INSTRUCTIONS FOR THE TASK
Recast the lines from the first one through the line containing "cyan ellipse: moved 19 px right", inclusive, as a Markdown table with columns named Row and Line. Leave out any blank lines.
## Begin DATASET EXCERPTS
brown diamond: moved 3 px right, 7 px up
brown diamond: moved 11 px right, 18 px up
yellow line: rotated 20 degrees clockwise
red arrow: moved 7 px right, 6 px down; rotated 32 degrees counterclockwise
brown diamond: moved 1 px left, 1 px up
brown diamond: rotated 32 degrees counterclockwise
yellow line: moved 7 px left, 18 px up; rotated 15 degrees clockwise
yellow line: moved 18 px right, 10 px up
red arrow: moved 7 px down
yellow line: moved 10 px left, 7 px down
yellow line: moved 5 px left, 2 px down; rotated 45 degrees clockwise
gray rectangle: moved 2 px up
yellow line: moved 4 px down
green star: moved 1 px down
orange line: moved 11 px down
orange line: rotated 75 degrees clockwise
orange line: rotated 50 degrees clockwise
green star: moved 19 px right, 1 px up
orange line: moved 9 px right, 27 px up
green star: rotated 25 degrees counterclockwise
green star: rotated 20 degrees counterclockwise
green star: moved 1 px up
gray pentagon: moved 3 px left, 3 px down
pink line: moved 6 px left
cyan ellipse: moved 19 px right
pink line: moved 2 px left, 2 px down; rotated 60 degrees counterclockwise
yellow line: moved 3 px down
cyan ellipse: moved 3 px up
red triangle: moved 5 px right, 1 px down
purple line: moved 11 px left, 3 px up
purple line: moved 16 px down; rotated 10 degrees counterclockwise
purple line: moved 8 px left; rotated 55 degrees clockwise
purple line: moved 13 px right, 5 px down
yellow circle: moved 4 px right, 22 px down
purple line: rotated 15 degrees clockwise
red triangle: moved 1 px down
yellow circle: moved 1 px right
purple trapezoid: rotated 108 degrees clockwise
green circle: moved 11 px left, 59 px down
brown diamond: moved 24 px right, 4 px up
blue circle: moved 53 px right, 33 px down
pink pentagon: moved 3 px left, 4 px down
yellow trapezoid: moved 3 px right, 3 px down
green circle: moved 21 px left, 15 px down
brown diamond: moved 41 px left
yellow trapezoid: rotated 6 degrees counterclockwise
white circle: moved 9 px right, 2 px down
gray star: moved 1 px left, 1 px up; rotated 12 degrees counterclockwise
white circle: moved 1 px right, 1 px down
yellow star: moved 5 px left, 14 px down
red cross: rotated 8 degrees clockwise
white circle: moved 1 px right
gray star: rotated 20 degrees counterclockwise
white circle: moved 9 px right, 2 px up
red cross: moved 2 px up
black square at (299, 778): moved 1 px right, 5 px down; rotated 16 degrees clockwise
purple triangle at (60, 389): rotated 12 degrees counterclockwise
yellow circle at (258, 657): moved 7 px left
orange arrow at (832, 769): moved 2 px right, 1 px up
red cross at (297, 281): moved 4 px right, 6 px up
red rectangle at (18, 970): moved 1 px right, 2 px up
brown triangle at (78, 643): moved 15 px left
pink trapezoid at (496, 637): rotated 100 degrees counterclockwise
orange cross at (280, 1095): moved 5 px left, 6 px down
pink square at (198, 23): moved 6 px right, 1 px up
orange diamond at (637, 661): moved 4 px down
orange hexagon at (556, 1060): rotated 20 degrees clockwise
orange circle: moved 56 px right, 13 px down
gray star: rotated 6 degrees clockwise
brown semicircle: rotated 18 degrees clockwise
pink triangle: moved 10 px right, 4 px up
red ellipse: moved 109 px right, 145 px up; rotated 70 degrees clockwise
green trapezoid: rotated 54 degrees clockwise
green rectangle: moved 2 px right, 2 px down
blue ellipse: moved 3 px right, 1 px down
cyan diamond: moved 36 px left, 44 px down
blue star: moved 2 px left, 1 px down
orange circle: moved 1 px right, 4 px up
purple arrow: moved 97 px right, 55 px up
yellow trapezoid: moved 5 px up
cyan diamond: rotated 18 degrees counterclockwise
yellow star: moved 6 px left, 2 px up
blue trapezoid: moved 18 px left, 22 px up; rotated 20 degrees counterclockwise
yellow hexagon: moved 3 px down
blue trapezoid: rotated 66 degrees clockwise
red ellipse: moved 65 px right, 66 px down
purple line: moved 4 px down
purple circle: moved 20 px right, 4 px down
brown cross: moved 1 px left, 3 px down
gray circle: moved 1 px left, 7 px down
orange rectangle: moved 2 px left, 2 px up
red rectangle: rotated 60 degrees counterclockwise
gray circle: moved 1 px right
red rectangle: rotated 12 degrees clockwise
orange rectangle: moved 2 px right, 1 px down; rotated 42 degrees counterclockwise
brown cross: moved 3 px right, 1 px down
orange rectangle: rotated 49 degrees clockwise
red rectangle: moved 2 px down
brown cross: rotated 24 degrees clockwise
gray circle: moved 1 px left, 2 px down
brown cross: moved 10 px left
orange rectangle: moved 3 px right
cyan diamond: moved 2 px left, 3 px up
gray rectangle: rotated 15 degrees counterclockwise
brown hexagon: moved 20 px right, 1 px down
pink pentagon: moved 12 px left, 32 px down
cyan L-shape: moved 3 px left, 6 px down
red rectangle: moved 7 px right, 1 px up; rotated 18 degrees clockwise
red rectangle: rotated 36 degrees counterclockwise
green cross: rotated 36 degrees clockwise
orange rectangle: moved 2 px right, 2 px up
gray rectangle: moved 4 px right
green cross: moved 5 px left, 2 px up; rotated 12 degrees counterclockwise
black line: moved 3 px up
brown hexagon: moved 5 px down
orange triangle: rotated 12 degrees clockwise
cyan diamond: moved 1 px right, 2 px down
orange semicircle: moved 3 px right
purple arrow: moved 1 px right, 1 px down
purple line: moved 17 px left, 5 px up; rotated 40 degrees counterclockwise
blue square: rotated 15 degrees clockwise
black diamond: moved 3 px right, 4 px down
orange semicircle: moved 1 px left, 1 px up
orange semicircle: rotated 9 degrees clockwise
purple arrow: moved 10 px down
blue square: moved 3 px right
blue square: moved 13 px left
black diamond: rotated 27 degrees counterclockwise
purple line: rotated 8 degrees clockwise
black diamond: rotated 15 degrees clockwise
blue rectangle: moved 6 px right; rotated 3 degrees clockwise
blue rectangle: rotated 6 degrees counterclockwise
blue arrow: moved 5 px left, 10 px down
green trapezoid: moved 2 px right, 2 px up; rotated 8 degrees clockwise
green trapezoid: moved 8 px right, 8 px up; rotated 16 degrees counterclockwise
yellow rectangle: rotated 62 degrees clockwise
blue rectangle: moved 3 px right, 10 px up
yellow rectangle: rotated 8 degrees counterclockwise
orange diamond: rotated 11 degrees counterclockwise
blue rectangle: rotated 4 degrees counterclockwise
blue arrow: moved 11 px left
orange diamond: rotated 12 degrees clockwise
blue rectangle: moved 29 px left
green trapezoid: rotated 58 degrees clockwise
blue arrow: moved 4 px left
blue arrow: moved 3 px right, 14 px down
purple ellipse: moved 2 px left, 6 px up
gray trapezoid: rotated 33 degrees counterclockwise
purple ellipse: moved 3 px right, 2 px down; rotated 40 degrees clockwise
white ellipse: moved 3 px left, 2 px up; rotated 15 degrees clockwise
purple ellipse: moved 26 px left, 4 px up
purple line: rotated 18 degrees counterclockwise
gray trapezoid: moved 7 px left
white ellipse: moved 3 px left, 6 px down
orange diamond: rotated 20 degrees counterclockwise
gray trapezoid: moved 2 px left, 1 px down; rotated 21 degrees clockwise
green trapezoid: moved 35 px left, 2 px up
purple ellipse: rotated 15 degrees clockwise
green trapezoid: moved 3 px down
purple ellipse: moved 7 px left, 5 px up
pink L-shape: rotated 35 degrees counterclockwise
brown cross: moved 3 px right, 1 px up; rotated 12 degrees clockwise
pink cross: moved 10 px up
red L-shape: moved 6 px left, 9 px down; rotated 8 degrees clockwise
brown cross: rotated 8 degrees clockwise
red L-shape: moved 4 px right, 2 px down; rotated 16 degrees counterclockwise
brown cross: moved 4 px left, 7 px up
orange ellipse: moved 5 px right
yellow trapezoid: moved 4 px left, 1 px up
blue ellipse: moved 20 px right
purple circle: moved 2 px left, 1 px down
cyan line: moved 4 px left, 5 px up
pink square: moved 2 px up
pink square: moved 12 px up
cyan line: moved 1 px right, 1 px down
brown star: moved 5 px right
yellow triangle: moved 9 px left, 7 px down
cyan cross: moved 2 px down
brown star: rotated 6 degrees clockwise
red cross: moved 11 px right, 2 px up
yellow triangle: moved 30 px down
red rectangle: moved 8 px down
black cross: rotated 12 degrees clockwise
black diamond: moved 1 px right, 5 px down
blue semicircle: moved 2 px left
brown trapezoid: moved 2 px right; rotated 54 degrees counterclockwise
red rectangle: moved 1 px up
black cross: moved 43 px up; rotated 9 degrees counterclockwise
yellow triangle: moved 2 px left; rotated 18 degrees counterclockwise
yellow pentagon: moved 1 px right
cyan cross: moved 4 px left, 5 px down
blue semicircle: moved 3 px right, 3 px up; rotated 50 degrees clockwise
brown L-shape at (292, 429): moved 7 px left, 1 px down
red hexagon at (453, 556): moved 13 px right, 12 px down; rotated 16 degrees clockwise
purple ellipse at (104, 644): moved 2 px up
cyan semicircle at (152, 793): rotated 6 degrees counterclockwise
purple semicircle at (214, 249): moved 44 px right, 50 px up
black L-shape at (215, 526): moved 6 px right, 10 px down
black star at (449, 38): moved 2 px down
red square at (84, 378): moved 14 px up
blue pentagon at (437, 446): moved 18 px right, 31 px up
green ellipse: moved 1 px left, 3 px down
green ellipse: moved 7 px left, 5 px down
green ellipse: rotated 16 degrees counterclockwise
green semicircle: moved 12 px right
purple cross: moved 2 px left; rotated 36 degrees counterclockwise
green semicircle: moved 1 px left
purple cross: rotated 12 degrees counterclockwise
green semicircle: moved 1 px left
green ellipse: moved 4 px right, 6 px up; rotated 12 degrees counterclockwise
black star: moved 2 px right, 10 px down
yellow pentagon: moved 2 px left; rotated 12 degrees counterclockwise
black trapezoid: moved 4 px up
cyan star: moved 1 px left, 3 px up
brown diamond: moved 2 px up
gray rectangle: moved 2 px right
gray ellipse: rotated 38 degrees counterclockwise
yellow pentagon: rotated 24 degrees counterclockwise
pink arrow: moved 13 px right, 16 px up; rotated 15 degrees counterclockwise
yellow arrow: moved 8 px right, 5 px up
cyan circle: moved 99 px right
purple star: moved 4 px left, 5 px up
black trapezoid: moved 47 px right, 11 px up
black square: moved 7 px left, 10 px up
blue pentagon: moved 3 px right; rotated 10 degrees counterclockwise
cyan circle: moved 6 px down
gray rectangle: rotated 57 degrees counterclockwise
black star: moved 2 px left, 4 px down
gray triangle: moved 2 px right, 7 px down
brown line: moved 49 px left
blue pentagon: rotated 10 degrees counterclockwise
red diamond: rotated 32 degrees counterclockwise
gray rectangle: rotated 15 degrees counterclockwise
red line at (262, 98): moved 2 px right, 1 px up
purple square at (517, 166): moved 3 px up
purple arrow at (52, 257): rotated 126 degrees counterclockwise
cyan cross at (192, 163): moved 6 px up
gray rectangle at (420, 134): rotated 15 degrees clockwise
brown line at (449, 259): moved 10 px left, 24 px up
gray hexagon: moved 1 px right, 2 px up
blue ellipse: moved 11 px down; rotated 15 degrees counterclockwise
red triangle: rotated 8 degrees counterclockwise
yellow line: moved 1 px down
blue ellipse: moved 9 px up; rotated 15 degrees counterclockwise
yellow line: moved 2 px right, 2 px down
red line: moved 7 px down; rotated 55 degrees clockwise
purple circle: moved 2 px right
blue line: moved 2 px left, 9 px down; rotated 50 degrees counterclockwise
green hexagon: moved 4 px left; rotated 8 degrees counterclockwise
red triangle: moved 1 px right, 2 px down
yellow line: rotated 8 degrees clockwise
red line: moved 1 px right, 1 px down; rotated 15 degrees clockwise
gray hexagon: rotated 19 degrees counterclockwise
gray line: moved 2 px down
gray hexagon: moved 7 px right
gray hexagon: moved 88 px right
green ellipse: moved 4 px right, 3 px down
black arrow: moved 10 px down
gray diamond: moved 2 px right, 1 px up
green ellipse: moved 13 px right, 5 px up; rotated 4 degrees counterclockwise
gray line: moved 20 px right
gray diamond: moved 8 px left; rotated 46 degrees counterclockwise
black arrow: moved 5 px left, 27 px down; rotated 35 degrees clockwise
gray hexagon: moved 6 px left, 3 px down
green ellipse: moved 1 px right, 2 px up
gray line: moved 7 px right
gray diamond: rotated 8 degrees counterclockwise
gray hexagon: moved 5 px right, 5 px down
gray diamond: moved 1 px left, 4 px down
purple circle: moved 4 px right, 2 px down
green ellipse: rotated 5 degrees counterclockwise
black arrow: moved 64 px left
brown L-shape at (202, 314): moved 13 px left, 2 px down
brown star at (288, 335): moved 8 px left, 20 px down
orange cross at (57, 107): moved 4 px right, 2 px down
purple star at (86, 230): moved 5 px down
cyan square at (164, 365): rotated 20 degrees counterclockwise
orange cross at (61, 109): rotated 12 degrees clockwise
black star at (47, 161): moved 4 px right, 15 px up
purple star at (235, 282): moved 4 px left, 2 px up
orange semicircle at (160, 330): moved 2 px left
## End DATASET EXCERPTS
THE SOLUTION
| Row | Line |
|---|---|
| 1 | brown diamond: moved 3 px right, 7 px up |
| 2 | brown diamond: moved 11 px right, 18 px up |
| 3 | yellow line: rotated 20 degrees clockwise |
| 4 | red arrow: moved 7 px right, 6 px down; rotated 32 degrees counterclockwise |
| 5 | brown diamond: moved 1 px left, 1 px up |
| 6 | brown diamond: rotated 32 degrees counterclockwise |
| 7 | yellow line: moved 7 px left, 18 px up; rotated 15 degrees clockwise |
| 8 | yellow line: moved 18 px right, 10 px up |
| 9 | red arrow: moved 7 px down |
| 10 | yellow line: moved 10 px left, 7 px down |
| 11 | yellow line: moved 5 px left, 2 px down; rotated 45 degrees clockwise |
| 12 | gray rectangle: moved 2 px up |
| 13 | yellow line: moved 4 px down |
| 14 | green star: moved 1 px down |
| 15 | orange line: moved 11 px down |
| 16 | orange line: rotated 75 degrees clockwise |
| 17 | orange line: rotated 50 degrees clockwise |
| 18 | green star: moved 19 px right, 1 px up |
| 19 | orange line: moved 9 px right, 27 px up |
| 20 | green star: rotated 25 degrees counterclockwise |
| 21 | green star: rotated 20 degrees counterclockwise |
| 22 | green star: moved 1 px up |
| 23 | gray pentagon: moved 3 px left, 3 px down |
| 24 | pink line: moved 6 px left |
| 25 | cyan ellipse: moved 19 px right |